__EXERCISE MATERIAL__:
----

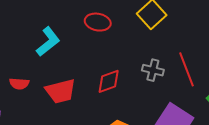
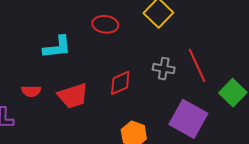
cyan L-shape: (48, 42) -> (57, 47), turned 36

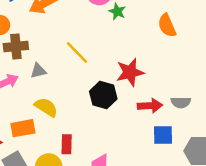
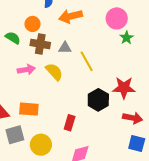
gray triangle: (38, 71) -> (65, 48), moved
yellow semicircle: (46, 107) -> (54, 72), moved
red rectangle: (67, 144) -> (70, 123), moved

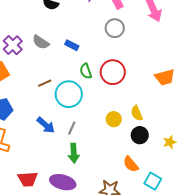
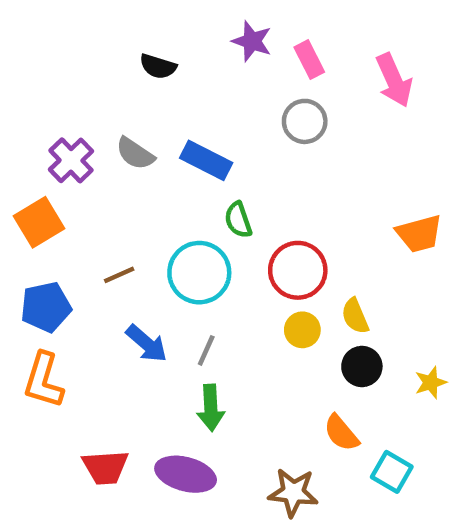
blue rectangle: (72, 45) -> (206, 160), size x1.5
red circle: (113, 72) -> (298, 270), moved
brown line: (45, 83) -> (119, 275), moved

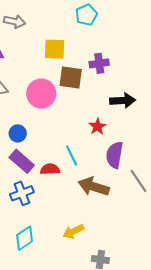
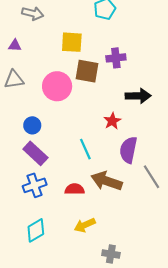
red semicircle: (50, 169) -> (75, 189), moved

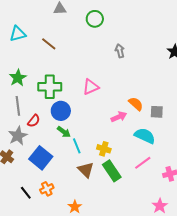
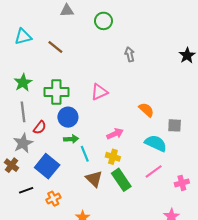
gray square: (157, 112) -> (175, 125), moved
pink arrow: (119, 117) -> (115, 134), moved
green arrow: (64, 132) -> (71, 139), turned -40
black line: (26, 193) -> (26, 190), moved, turned -72

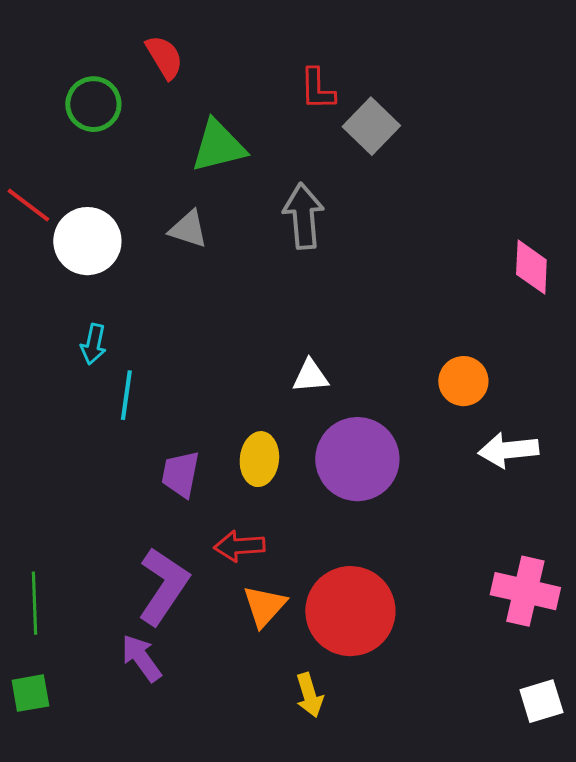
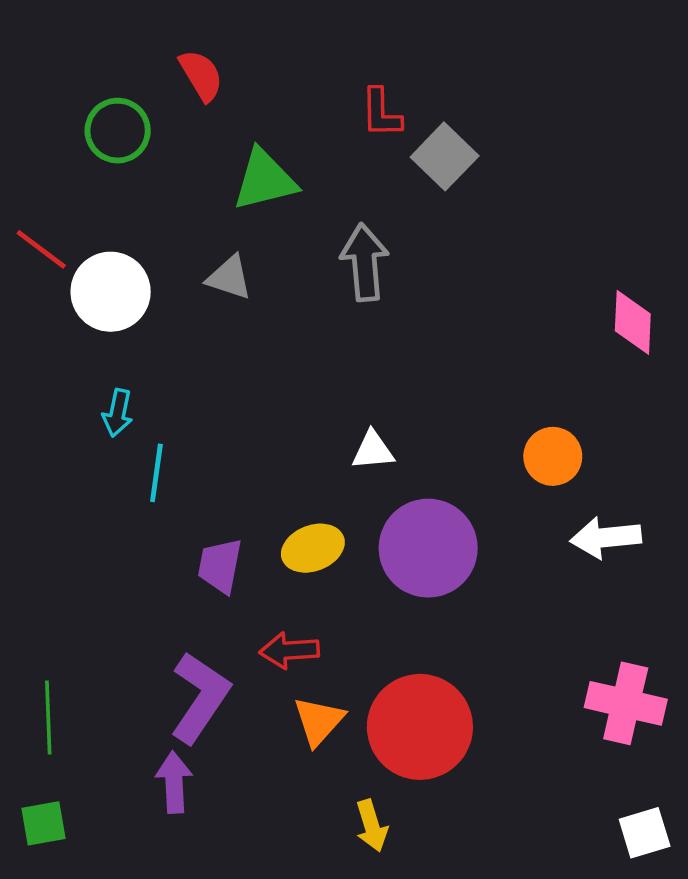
yellow ellipse: (259, 459) -> (313, 548), turned 63
purple arrow: (141, 658) -> (174, 782), turned 33

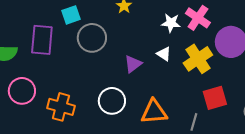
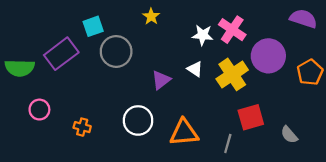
purple rectangle: (42, 40) -> (61, 54), turned 48
pink circle: (22, 91) -> (39, 110), size x0.7
orange cross: (61, 107) -> (82, 127), size x0.6

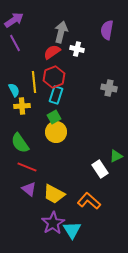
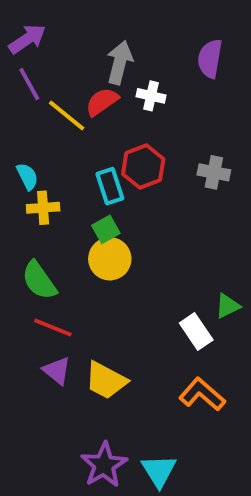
red hexagon: (54, 77) -> (143, 167), moved
yellow line: (34, 82) -> (67, 115), moved, turned -45
cyan rectangle: (56, 95) -> (110, 186), turned -36
orange L-shape: (89, 201) -> (202, 394), moved
purple star: (53, 223) -> (104, 465), moved
cyan triangle: (72, 230) -> (159, 471), moved

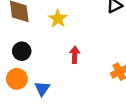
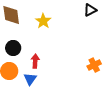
red arrow: (75, 55) -> (35, 61), moved

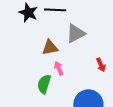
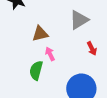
gray triangle: (76, 33) -> (79, 20), moved

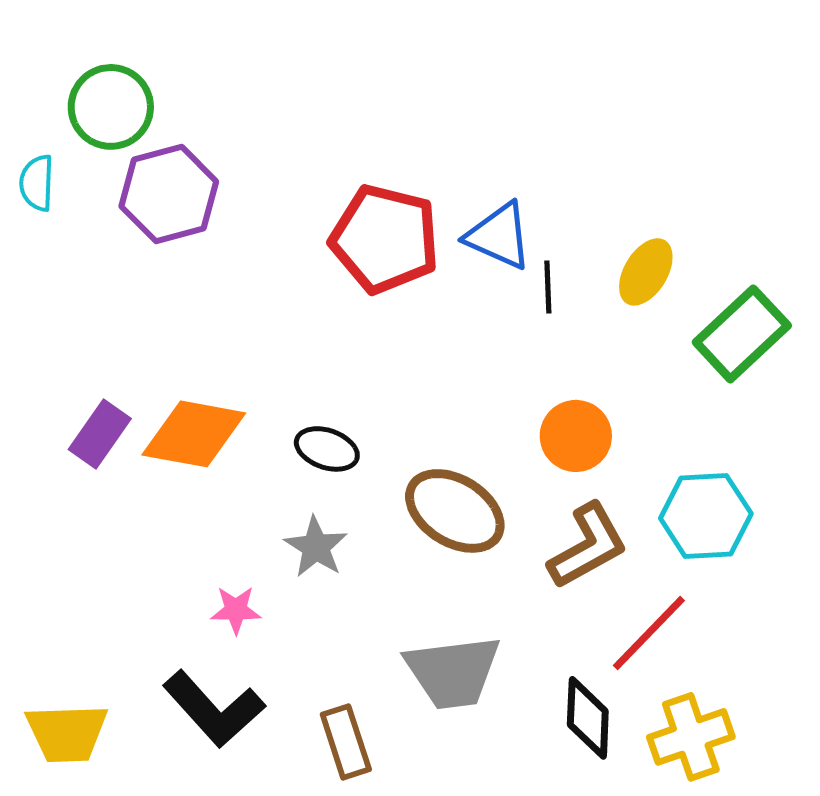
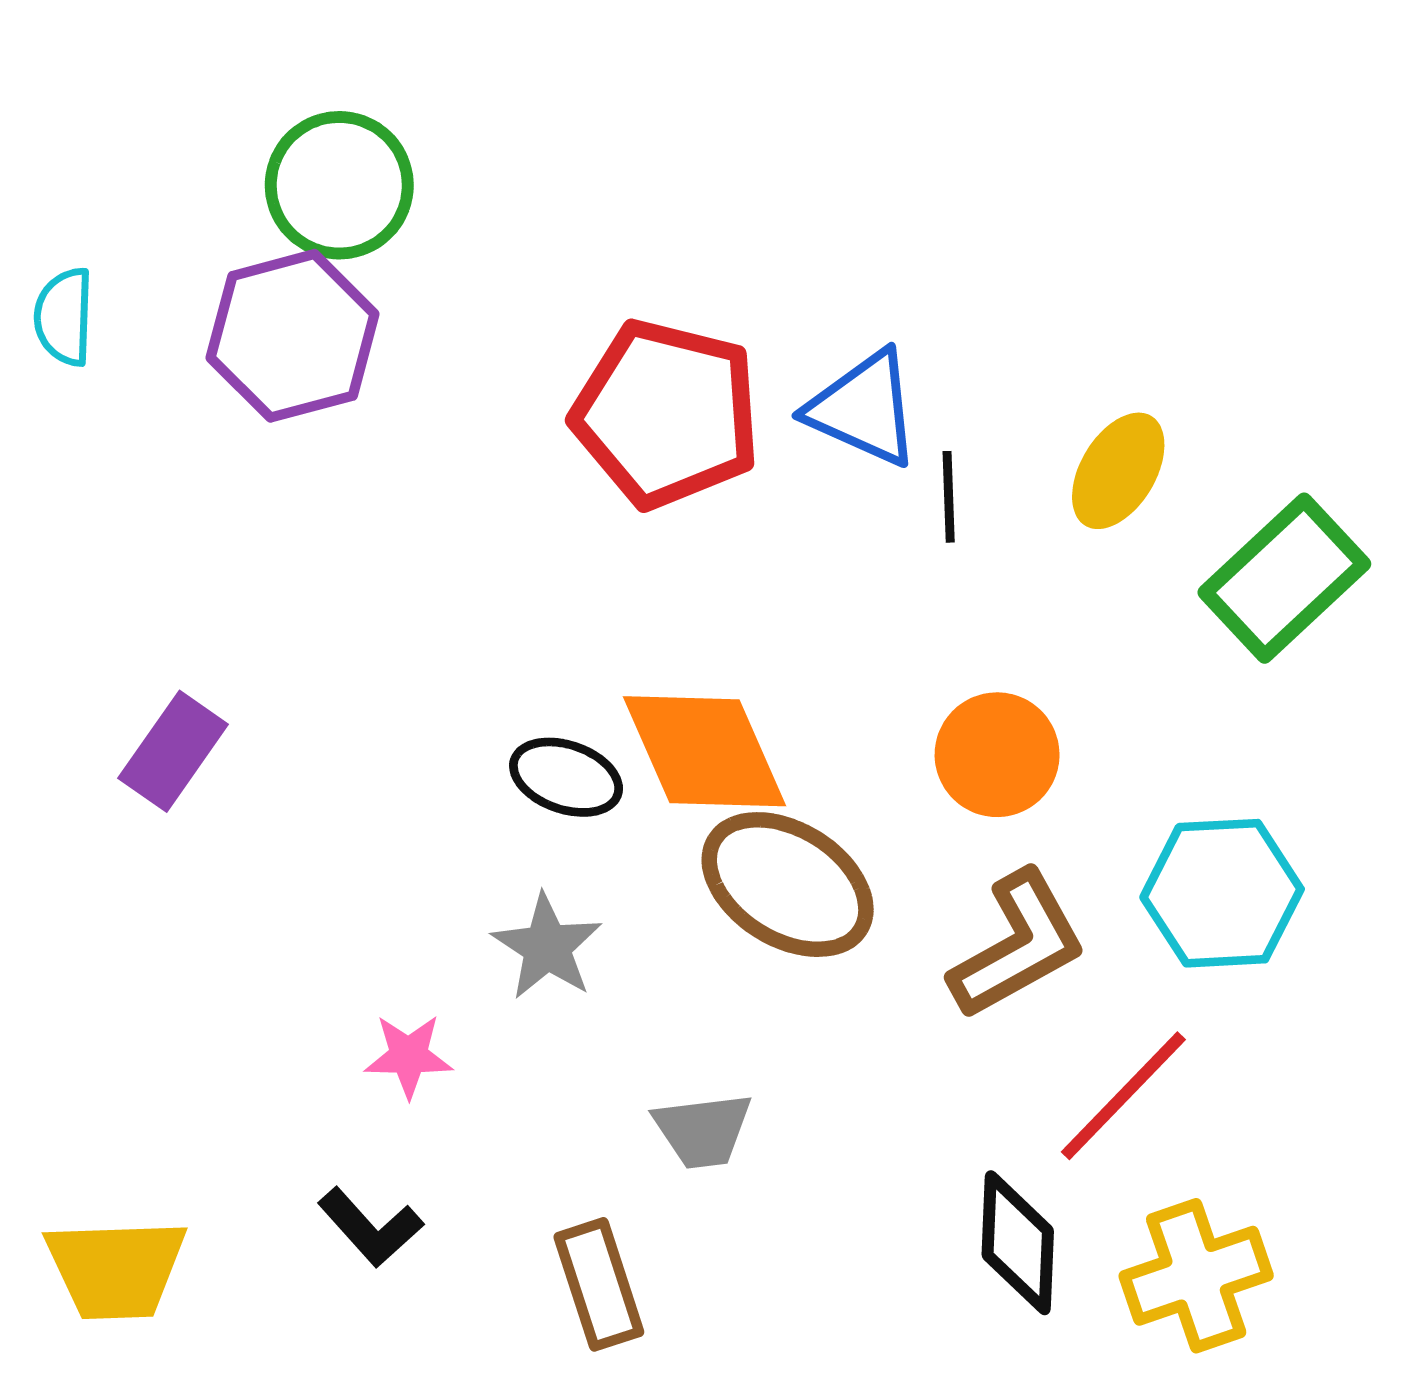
green circle: (111, 107) -> (339, 185), moved
orange diamond: (194, 434) -> (705, 751), moved, turned 56
gray trapezoid: (453, 672) -> (703, 1130), moved, size x0.6
black L-shape: (214, 709) -> (370, 1227), size x0.6

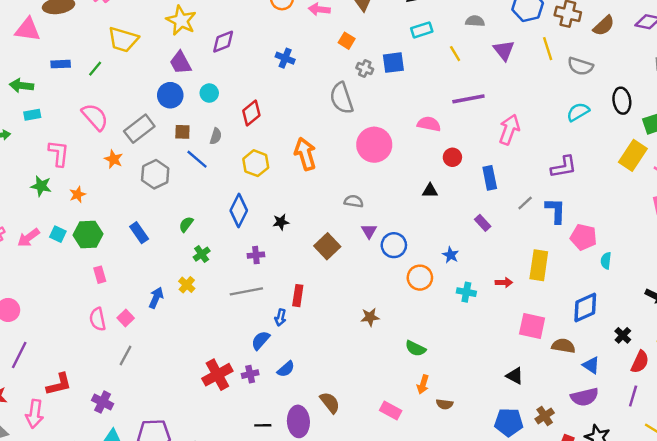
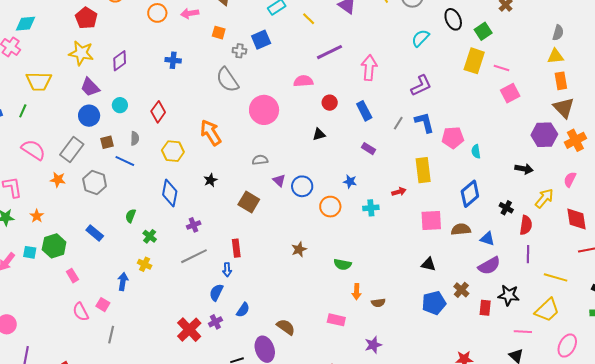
black star: (281, 222) -> (210, 180), moved

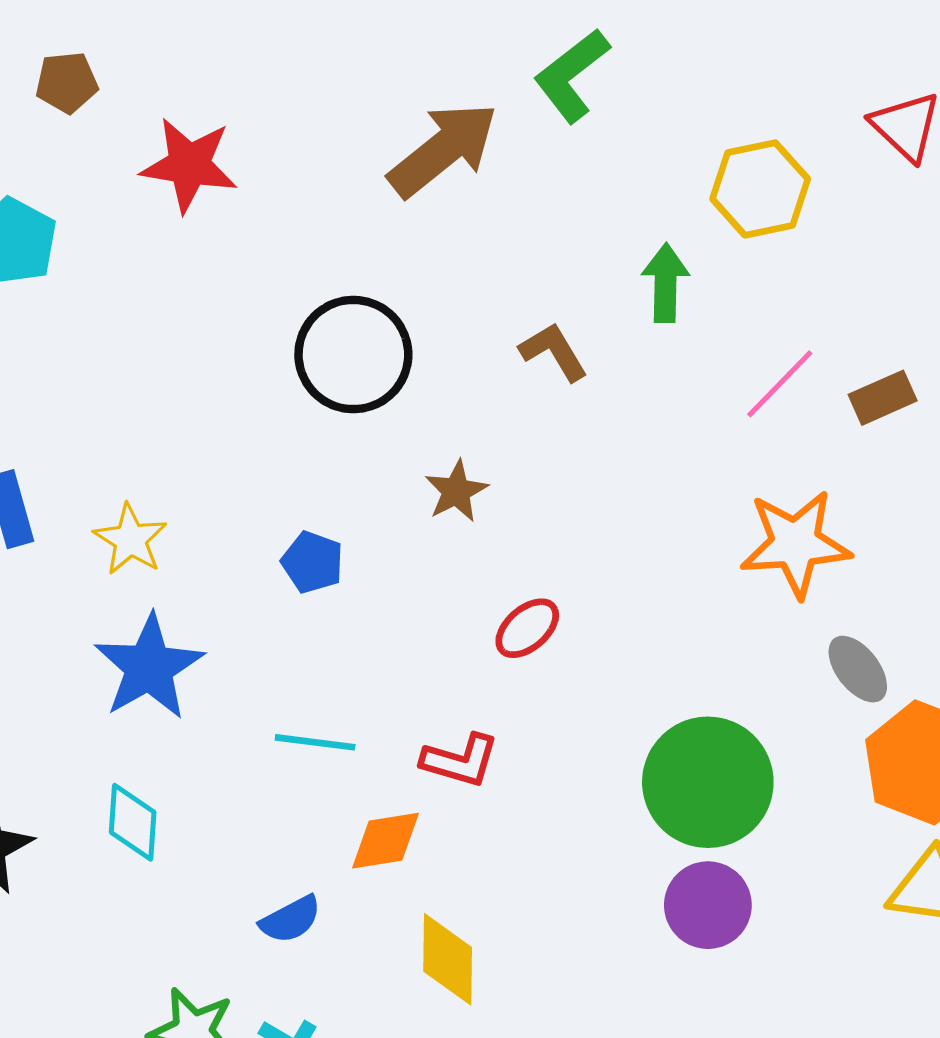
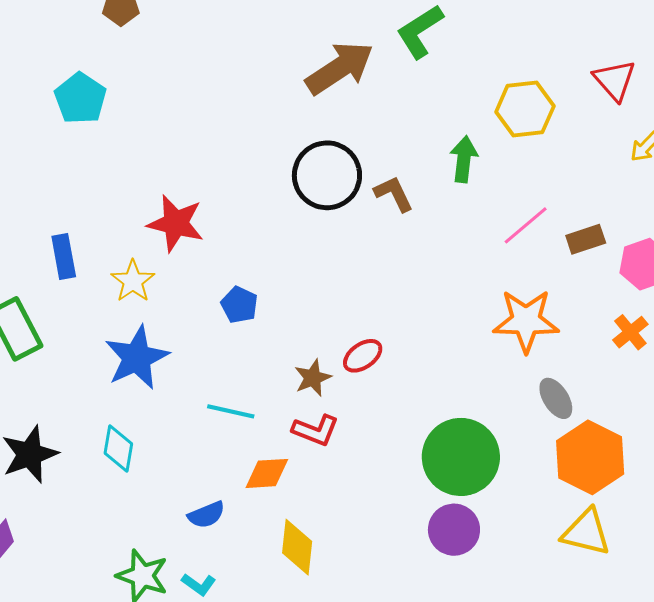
red star: (189, 165) -> (176, 223), moved
black circle: (353, 355) -> (327, 175), moved
brown star: (456, 491) -> (313, 378), moved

----

__WHAT IS REQUIRED__: For this exercise, restate the material exactly and skip every picture.

__SOLUTION__:
cyan L-shape: (48, 42) -> (57, 47), turned 36

gray triangle: (38, 71) -> (65, 48), moved
yellow semicircle: (46, 107) -> (54, 72), moved
red rectangle: (67, 144) -> (70, 123), moved

blue rectangle: (72, 45) -> (206, 160), size x1.5
red circle: (113, 72) -> (298, 270), moved
brown line: (45, 83) -> (119, 275), moved

red semicircle: (50, 169) -> (75, 189), moved

gray square: (157, 112) -> (175, 125), moved
pink arrow: (119, 117) -> (115, 134), moved
green arrow: (64, 132) -> (71, 139), turned -40
black line: (26, 193) -> (26, 190), moved, turned -72

yellow ellipse: (259, 459) -> (313, 548), turned 63
purple arrow: (141, 658) -> (174, 782), turned 33

purple rectangle: (42, 40) -> (61, 54), turned 48
pink circle: (22, 91) -> (39, 110), size x0.7
orange cross: (61, 107) -> (82, 127), size x0.6

red hexagon: (54, 77) -> (143, 167), moved
yellow line: (34, 82) -> (67, 115), moved, turned -45
cyan rectangle: (56, 95) -> (110, 186), turned -36
orange L-shape: (89, 201) -> (202, 394), moved
purple star: (53, 223) -> (104, 465), moved
cyan triangle: (72, 230) -> (159, 471), moved

red arrow: (75, 55) -> (35, 61), moved

gray triangle: (76, 33) -> (79, 20), moved

green circle: (111, 107) -> (339, 185), moved
orange diamond: (194, 434) -> (705, 751), moved, turned 56
gray trapezoid: (453, 672) -> (703, 1130), moved, size x0.6
black L-shape: (214, 709) -> (370, 1227), size x0.6

black star: (281, 222) -> (210, 180), moved

red star: (189, 165) -> (176, 223), moved
black circle: (353, 355) -> (327, 175), moved
brown star: (456, 491) -> (313, 378), moved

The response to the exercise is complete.